[Entries from a dataset]
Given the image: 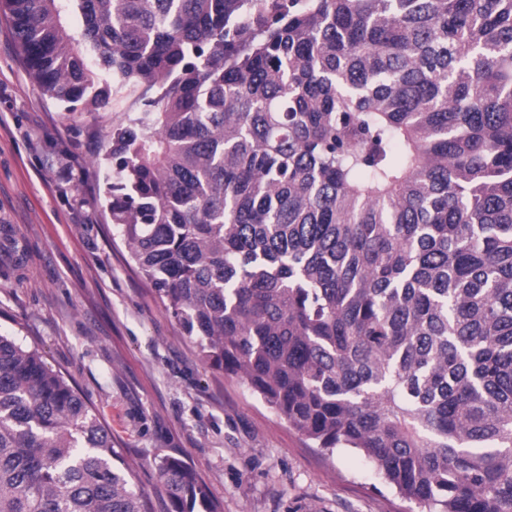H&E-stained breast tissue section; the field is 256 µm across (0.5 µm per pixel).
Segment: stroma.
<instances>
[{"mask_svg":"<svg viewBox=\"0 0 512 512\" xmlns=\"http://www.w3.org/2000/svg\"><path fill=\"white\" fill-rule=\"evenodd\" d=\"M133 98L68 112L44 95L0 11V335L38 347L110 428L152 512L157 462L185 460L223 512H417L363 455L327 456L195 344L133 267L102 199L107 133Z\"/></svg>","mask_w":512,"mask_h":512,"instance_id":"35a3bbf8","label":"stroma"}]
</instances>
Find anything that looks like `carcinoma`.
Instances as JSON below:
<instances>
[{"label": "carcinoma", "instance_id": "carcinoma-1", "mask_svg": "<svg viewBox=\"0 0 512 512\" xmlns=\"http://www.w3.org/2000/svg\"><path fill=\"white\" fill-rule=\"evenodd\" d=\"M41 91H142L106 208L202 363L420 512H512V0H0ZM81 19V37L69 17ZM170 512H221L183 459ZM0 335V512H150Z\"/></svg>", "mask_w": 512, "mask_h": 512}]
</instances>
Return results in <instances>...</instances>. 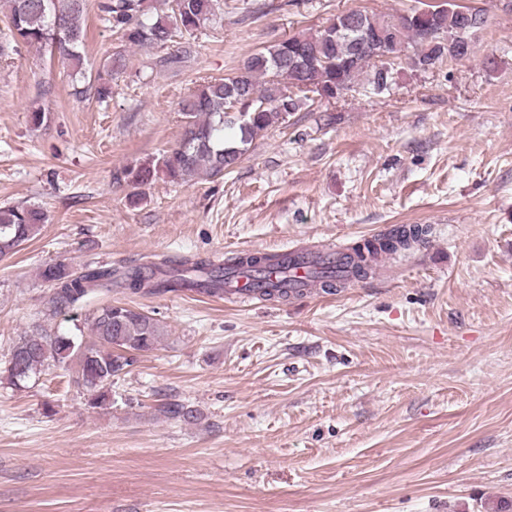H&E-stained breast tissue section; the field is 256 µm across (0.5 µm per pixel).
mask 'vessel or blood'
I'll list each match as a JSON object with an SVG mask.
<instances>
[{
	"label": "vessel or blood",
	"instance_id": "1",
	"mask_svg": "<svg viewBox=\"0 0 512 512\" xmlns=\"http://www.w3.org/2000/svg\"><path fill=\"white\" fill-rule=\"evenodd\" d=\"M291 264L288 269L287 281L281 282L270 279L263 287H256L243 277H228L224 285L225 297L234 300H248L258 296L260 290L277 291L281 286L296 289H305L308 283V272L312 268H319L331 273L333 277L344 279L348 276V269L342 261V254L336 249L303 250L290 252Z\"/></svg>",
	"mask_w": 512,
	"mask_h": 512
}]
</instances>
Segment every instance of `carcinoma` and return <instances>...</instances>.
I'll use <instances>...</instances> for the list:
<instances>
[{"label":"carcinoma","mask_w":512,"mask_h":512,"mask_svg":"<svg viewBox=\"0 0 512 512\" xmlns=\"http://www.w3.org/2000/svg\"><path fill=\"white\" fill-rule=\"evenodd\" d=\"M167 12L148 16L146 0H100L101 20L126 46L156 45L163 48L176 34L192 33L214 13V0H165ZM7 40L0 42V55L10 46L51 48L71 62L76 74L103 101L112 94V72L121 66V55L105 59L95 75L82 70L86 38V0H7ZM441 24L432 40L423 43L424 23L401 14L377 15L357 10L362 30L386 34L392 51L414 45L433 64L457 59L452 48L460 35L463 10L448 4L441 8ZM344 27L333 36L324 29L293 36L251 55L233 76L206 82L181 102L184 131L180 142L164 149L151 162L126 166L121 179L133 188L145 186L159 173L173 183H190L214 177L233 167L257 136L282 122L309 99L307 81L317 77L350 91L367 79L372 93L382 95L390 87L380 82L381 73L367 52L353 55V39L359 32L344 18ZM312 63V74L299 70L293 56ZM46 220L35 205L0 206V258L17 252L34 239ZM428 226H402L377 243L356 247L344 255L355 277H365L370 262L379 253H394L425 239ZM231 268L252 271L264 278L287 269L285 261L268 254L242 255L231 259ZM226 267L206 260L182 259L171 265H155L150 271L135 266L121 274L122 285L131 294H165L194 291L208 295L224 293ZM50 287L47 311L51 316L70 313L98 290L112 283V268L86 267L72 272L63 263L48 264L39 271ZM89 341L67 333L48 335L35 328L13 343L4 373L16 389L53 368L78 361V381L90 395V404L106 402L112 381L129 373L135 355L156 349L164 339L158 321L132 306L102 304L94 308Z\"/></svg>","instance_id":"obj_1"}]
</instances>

**YOUR TASK**.
Search the listing above for the string "vessel". Copy every line that contains it.

**TASK OUTPUT**.
mask 'vessel or blood'
	"label": "vessel or blood",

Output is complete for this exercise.